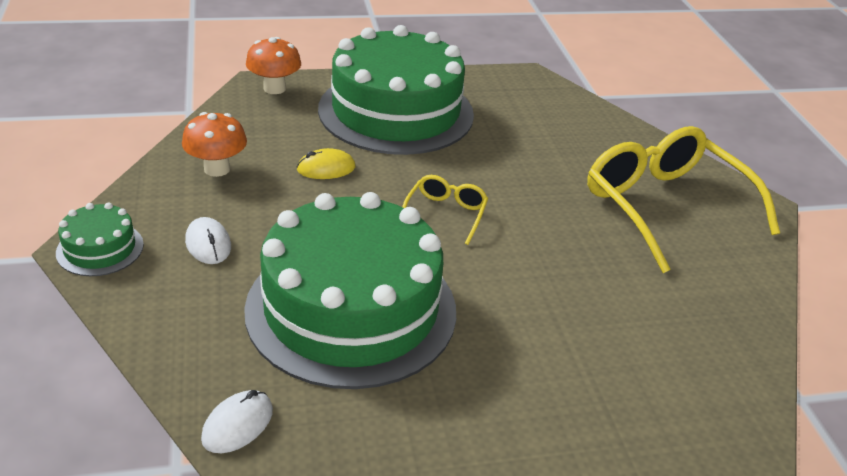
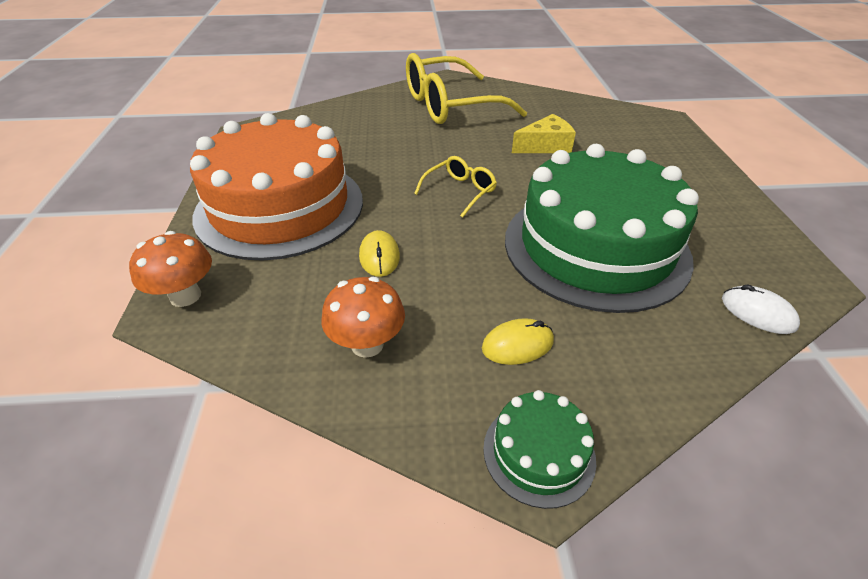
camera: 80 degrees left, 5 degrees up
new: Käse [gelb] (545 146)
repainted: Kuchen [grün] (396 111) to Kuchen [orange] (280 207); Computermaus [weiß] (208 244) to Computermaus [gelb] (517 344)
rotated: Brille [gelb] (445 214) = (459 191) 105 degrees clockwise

######

Aside from the pictures, repeat the listing exactly.

- [Result for this task]:
camera: 80 degrees left, 5 degrees up
new: Käse [gelb] (545 146)
repainted: Kuchen [grün] (396 111) to Kuchen [orange] (280 207); Computermaus [weiß] (208 244) to Computermaus [gelb] (517 344)
rotated: Brille [gelb] (445 214) = (459 191) 105 degrees clockwise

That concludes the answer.